**WRITTEN TASK:**
Produce a copy of every line in the records that holds the string "objects".
== == ==
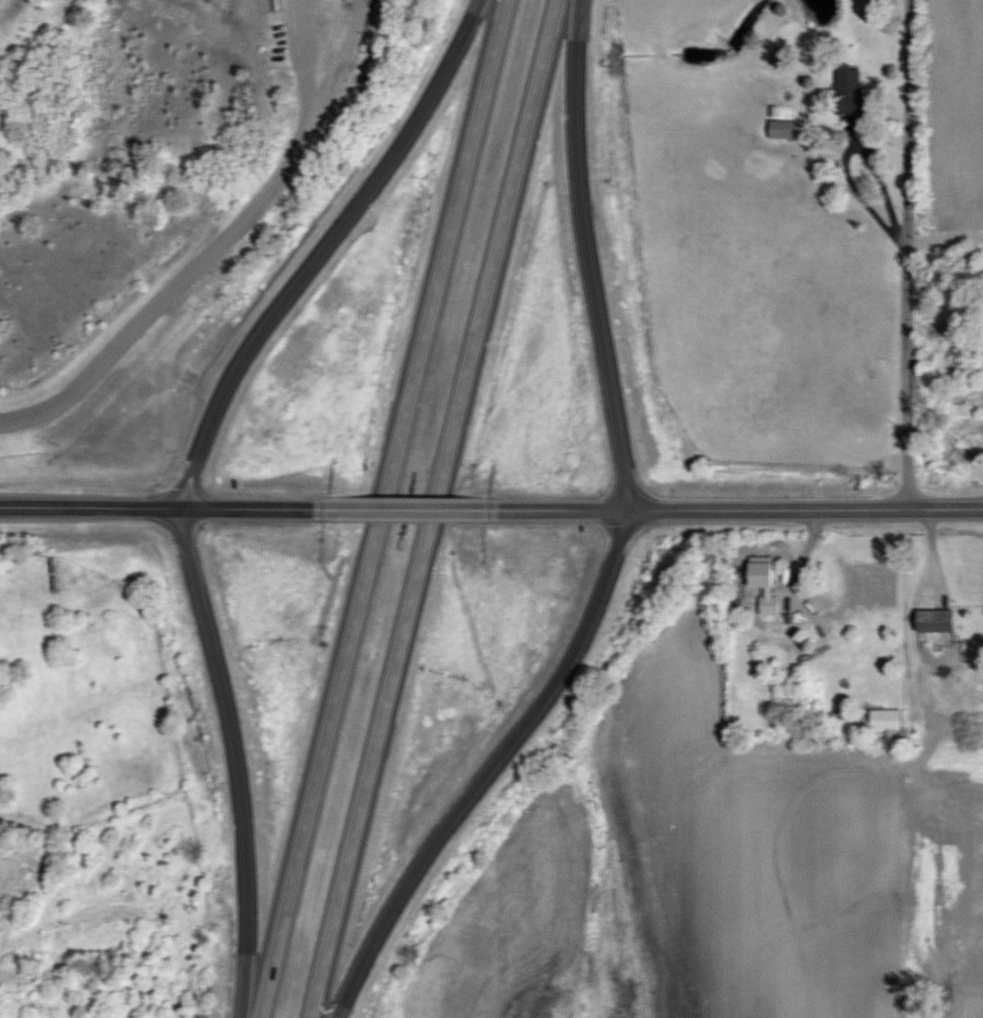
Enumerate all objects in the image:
building: (853, 93)
building: (785, 129)
road: (945, 243)
road: (211, 253)
road: (908, 254)
road: (191, 471)
road: (166, 507)
road: (402, 508)
road: (432, 508)
road: (379, 509)
road: (727, 510)
road: (616, 547)
building: (768, 588)
building: (939, 622)
building: (888, 720)

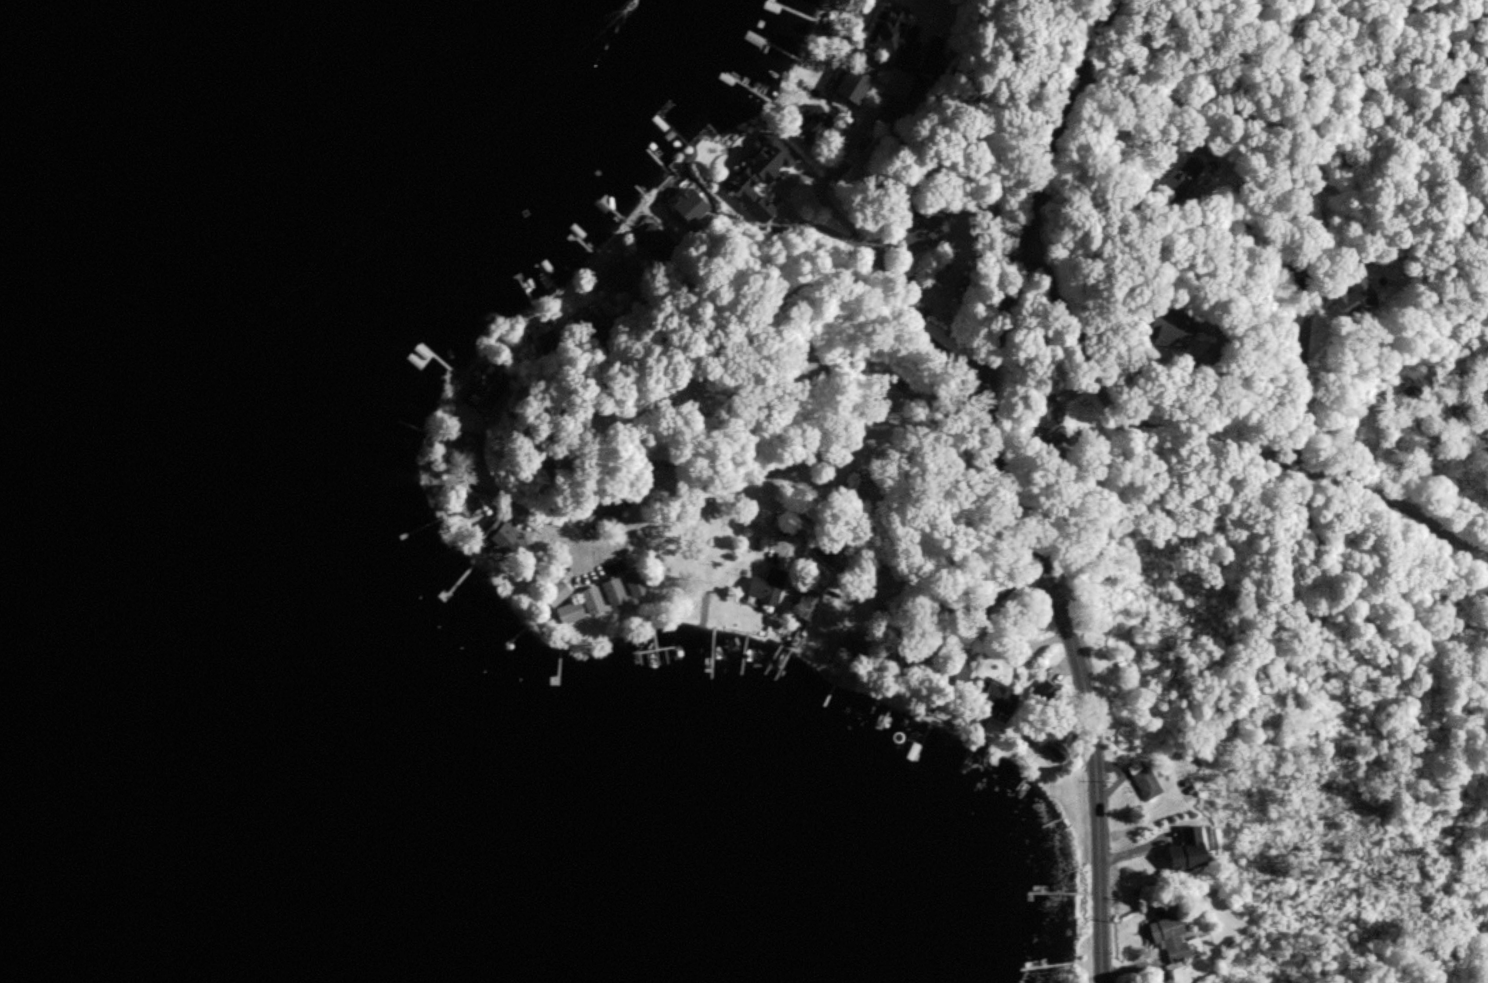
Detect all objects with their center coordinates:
building: (888, 30)
road: (869, 109)
road: (1126, 117)
road: (784, 178)
building: (1185, 193)
building: (690, 208)
building: (652, 242)
road: (837, 254)
building: (1353, 298)
building: (1157, 333)
road: (1295, 378)
building: (1035, 425)
road: (1242, 444)
road: (716, 473)
road: (1001, 488)
road: (718, 508)
building: (472, 509)
building: (511, 543)
road: (944, 582)
building: (638, 587)
building: (615, 596)
building: (584, 610)
building: (1002, 645)
building: (943, 674)
building: (985, 700)
building: (1042, 700)
building: (1143, 786)
building: (1181, 855)
building: (1171, 942)

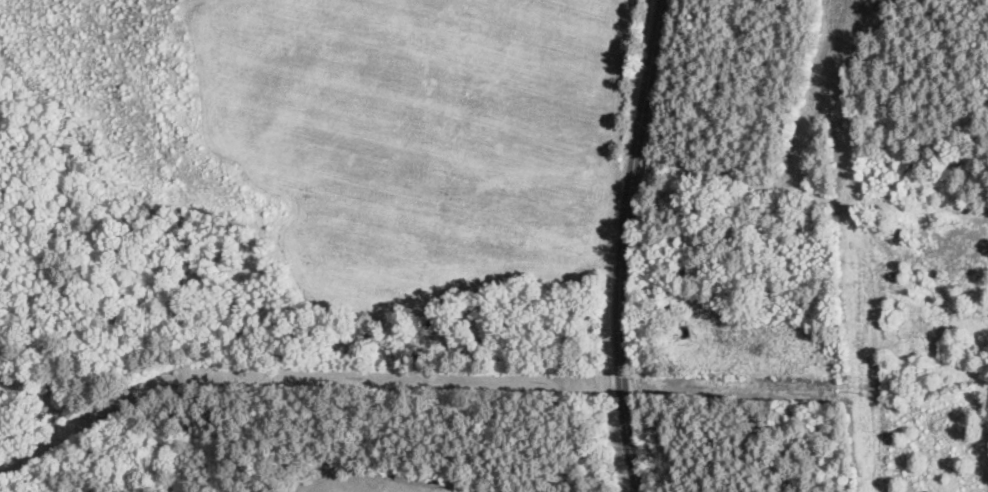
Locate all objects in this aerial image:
road: (624, 245)

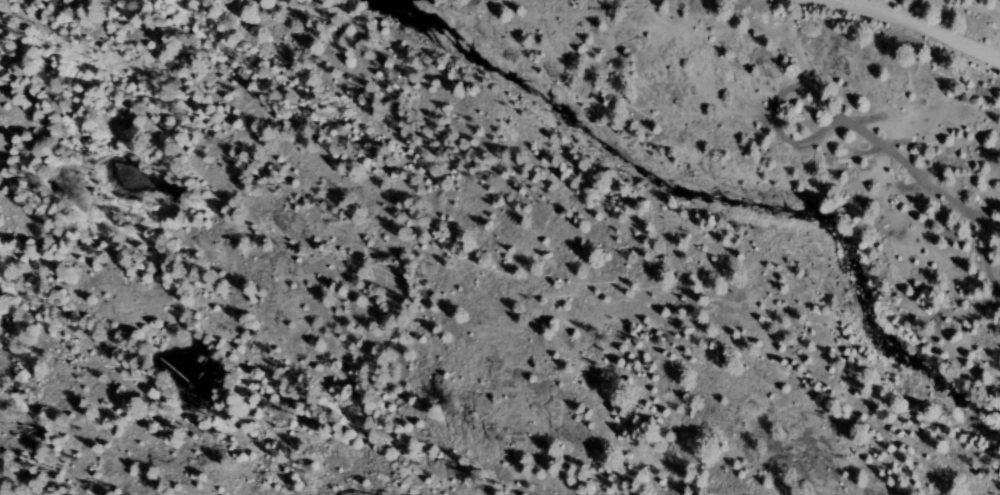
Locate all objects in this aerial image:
road: (972, 8)
road: (910, 21)
road: (996, 47)
road: (996, 59)
road: (772, 110)
road: (917, 173)
road: (988, 256)

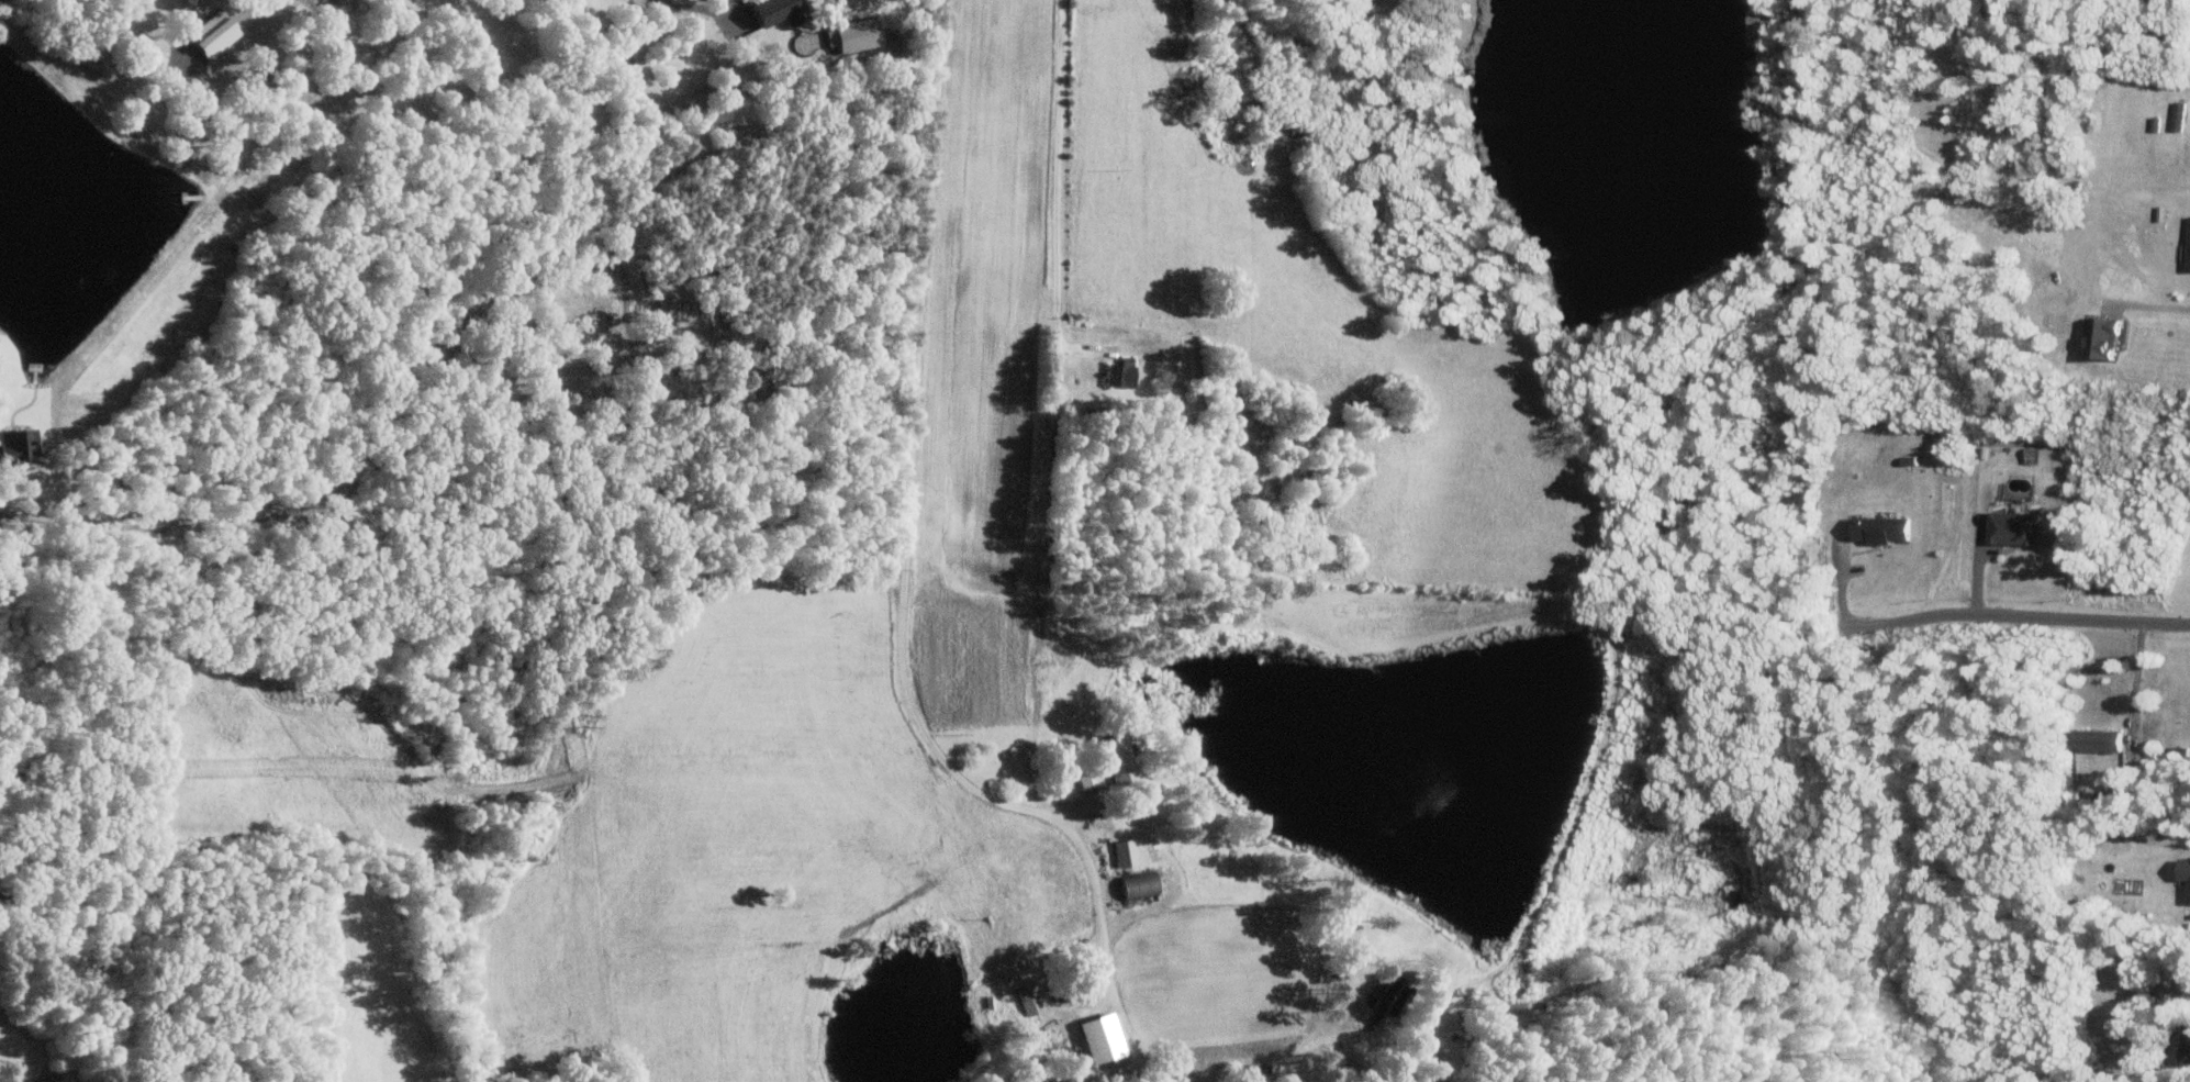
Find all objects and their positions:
road: (682, 5)
building: (781, 11)
building: (219, 32)
building: (859, 34)
road: (81, 71)
road: (708, 103)
building: (2179, 115)
building: (672, 304)
road: (2152, 306)
building: (2107, 337)
building: (1125, 372)
road: (366, 443)
building: (21, 446)
road: (916, 447)
road: (1060, 450)
building: (2015, 527)
building: (1884, 528)
road: (2070, 619)
road: (1867, 622)
road: (2134, 675)
building: (2106, 740)
building: (1126, 760)
building: (1094, 778)
building: (1128, 853)
building: (2185, 868)
building: (1145, 884)
road: (1105, 970)
building: (1031, 1000)
building: (1107, 1038)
== == ==
**COMPLETED TASK:**
Enumerate all objects in the image:
Detect all objects with their center coordinates:
Locate all objects in this aerial image:
Locate all objects in this aerial image:
Find all objects and their positions:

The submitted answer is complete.